Reproduce the records below exactly as they are written.

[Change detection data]
+++

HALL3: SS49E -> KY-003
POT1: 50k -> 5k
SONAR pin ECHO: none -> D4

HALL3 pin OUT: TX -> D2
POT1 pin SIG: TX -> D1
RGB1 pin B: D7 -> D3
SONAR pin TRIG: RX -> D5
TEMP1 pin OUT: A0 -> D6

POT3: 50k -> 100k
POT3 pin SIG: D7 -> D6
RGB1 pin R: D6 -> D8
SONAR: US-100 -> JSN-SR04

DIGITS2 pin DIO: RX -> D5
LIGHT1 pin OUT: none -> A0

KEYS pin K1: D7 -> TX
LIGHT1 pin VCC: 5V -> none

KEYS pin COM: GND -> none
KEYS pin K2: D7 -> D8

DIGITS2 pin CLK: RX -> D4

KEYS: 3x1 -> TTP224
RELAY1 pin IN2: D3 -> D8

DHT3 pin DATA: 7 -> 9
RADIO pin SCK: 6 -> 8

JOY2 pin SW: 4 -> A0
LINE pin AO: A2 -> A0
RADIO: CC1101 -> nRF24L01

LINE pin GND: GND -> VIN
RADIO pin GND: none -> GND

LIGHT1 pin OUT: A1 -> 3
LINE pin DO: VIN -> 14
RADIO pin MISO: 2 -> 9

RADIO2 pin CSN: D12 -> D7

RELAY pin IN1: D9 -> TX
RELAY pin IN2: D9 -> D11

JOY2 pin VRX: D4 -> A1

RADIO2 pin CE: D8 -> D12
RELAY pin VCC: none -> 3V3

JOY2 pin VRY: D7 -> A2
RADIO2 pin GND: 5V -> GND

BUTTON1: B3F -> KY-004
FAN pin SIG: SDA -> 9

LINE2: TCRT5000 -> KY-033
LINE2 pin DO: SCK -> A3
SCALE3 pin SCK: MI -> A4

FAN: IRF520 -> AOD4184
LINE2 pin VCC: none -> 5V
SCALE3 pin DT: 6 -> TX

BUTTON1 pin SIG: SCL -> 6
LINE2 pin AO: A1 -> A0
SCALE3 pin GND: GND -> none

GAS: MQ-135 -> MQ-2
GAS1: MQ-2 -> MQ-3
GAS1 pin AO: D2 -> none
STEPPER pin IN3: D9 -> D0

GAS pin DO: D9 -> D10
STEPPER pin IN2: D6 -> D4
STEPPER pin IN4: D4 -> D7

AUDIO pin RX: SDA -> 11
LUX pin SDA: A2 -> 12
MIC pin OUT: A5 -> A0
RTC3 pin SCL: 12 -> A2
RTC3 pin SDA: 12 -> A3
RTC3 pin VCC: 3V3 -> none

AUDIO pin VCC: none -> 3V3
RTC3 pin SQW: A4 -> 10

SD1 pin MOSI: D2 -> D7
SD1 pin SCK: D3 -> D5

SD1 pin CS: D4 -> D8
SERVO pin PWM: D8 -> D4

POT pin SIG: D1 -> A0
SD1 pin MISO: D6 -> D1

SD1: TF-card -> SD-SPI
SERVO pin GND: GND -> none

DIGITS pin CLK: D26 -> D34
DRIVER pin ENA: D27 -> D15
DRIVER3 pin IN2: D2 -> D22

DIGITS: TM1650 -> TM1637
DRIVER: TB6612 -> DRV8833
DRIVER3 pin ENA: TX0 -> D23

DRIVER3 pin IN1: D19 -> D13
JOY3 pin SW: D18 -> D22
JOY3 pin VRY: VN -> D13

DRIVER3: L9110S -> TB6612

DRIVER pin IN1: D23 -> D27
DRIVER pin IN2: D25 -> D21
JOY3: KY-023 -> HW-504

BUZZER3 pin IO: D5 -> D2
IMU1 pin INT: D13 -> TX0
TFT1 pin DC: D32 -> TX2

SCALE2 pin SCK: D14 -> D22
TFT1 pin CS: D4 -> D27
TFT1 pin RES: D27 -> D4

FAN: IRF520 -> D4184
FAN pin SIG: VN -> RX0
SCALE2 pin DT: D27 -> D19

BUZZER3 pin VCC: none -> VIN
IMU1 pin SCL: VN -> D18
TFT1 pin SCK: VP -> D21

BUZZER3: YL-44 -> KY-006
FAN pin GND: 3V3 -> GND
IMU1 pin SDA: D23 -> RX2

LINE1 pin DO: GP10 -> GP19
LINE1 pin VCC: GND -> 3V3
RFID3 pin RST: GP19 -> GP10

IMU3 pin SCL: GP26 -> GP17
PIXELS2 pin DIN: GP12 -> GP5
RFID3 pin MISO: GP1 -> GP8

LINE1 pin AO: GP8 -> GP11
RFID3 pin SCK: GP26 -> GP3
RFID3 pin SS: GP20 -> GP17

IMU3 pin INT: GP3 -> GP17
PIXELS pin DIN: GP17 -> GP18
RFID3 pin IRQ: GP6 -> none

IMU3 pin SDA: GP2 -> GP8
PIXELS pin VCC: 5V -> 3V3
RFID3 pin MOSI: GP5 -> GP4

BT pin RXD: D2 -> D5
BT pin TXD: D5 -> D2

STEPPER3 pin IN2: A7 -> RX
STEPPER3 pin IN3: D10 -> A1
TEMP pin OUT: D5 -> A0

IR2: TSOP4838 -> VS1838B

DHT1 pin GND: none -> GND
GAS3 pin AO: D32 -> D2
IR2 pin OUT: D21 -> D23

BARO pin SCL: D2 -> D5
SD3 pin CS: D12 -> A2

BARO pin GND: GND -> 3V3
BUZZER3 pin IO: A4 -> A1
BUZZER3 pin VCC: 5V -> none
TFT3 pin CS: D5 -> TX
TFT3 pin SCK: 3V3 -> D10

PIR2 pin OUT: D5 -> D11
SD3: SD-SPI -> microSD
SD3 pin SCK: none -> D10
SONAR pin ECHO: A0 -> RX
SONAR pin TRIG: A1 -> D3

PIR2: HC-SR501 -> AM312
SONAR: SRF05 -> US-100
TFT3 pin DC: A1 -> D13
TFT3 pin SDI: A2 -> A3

+++

- [Response below]:
HALL3: SS49E -> KY-003
POT1: 50k -> 5k
SONAR pin ECHO: none -> D4

HALL3 pin OUT: TX -> D2
POT1 pin SIG: TX -> D1
RGB1 pin B: D7 -> D3
SONAR pin TRIG: RX -> D5
TEMP1 pin OUT: A0 -> D6

POT3: 50k -> 100k
POT3 pin SIG: D7 -> D6
RGB1 pin R: D6 -> D8
SONAR: US-100 -> JSN-SR04

DIGITS2 pin DIO: RX -> D5
LIGHT1 pin OUT: none -> A0

KEYS pin K1: D7 -> TX
LIGHT1 pin VCC: 5V -> none

KEYS pin COM: GND -> none
KEYS pin K2: D7 -> D8

DIGITS2 pin CLK: RX -> D4

KEYS: 3x1 -> TTP224
RELAY1 pin IN2: D3 -> D8

DHT3 pin DATA: 7 -> 9
RADIO pin SCK: 6 -> 8

JOY2 pin SW: 4 -> A0
LINE pin AO: A2 -> A0
RADIO: CC1101 -> nRF24L01

LINE pin GND: GND -> VIN
RADIO pin GND: none -> GND

LIGHT1 pin OUT: A1 -> 3
LINE pin DO: VIN -> 14
RADIO pin MISO: 2 -> 9

RADIO2 pin CSN: D12 -> D7

RELAY pin IN1: D9 -> TX
RELAY pin IN2: D9 -> D11

JOY2 pin VRX: D4 -> A1

RADIO2 pin CE: D8 -> D12
RELAY pin VCC: none -> 3V3

JOY2 pin VRY: D7 -> A2
RADIO2 pin GND: 5V -> GND

BUTTON1: B3F -> KY-004
FAN pin SIG: SDA -> 9

LINE2: TCRT5000 -> KY-033
LINE2 pin DO: SCK -> A3
SCALE3 pin SCK: MI -> A4

FAN: IRF520 -> AOD4184
LINE2 pin VCC: none -> 5V
SCALE3 pin DT: 6 -> TX

BUTTON1 pin SIG: SCL -> 6
LINE2 pin AO: A1 -> A0
SCALE3 pin GND: GND -> none

GAS: MQ-135 -> MQ-2
GAS1: MQ-2 -> MQ-3
GAS1 pin AO: D2 -> none
STEPPER pin IN3: D9 -> D0

GAS pin DO: D9 -> D10
STEPPER pin IN2: D6 -> D4
STEPPER pin IN4: D4 -> D7

AUDIO pin RX: SDA -> 11
LUX pin SDA: A2 -> 12
MIC pin OUT: A5 -> A0
RTC3 pin SCL: 12 -> A2
RTC3 pin SDA: 12 -> A3
RTC3 pin VCC: 3V3 -> none

AUDIO pin VCC: none -> 3V3
RTC3 pin SQW: A4 -> 10

SD1 pin MOSI: D2 -> D7
SD1 pin SCK: D3 -> D5

SD1 pin CS: D4 -> D8
SERVO pin PWM: D8 -> D4

POT pin SIG: D1 -> A0
SD1 pin MISO: D6 -> D1

SD1: TF-card -> SD-SPI
SERVO pin GND: GND -> none

DIGITS pin CLK: D26 -> D34
DRIVER pin ENA: D27 -> D15
DRIVER3 pin IN2: D2 -> D22

DIGITS: TM1650 -> TM1637
DRIVER: TB6612 -> DRV8833
DRIVER3 pin ENA: TX0 -> D23

DRIVER3 pin IN1: D19 -> D13
JOY3 pin SW: D18 -> D22
JOY3 pin VRY: VN -> D13

DRIVER3: L9110S -> TB6612

DRIVER pin IN1: D23 -> D27
DRIVER pin IN2: D25 -> D21
JOY3: KY-023 -> HW-504

BUZZER3 pin IO: D5 -> D2
IMU1 pin INT: D13 -> TX0
TFT1 pin DC: D32 -> TX2

SCALE2 pin SCK: D14 -> D22
TFT1 pin CS: D4 -> D27
TFT1 pin RES: D27 -> D4

FAN: IRF520 -> D4184
FAN pin SIG: VN -> RX0
SCALE2 pin DT: D27 -> D19

BUZZER3 pin VCC: none -> VIN
IMU1 pin SCL: VN -> D18
TFT1 pin SCK: VP -> D21

BUZZER3: YL-44 -> KY-006
FAN pin GND: 3V3 -> GND
IMU1 pin SDA: D23 -> RX2

LINE1 pin DO: GP10 -> GP19
LINE1 pin VCC: GND -> 3V3
RFID3 pin RST: GP19 -> GP10

IMU3 pin SCL: GP26 -> GP17
PIXELS2 pin DIN: GP12 -> GP5
RFID3 pin MISO: GP1 -> GP8

LINE1 pin AO: GP8 -> GP11
RFID3 pin SCK: GP26 -> GP3
RFID3 pin SS: GP20 -> GP17

IMU3 pin INT: GP3 -> GP17
PIXELS pin DIN: GP17 -> GP18
RFID3 pin IRQ: GP6 -> none

IMU3 pin SDA: GP2 -> GP8
PIXELS pin VCC: 5V -> 3V3
RFID3 pin MOSI: GP5 -> GP4

BT pin RXD: D2 -> D5
BT pin TXD: D5 -> D2

STEPPER3 pin IN2: A7 -> RX
STEPPER3 pin IN3: D10 -> A1
TEMP pin OUT: D5 -> A0

IR2: TSOP4838 -> VS1838B

DHT1 pin GND: none -> GND
GAS3 pin AO: D32 -> D2
IR2 pin OUT: D21 -> D23

BARO pin SCL: D2 -> D5
SD3 pin CS: D12 -> A2

BARO pin GND: GND -> 3V3
BUZZER3 pin IO: A4 -> A1
BUZZER3 pin VCC: 5V -> none
TFT3 pin CS: D5 -> TX
TFT3 pin SCK: 3V3 -> D10

PIR2 pin OUT: D5 -> D11
SD3: SD-SPI -> microSD
SD3 pin SCK: none -> D10
SONAR pin ECHO: A0 -> RX
SONAR pin TRIG: A1 -> D3

PIR2: HC-SR501 -> AM312
SONAR: SRF05 -> US-100
TFT3 pin DC: A1 -> D13
TFT3 pin SDI: A2 -> A3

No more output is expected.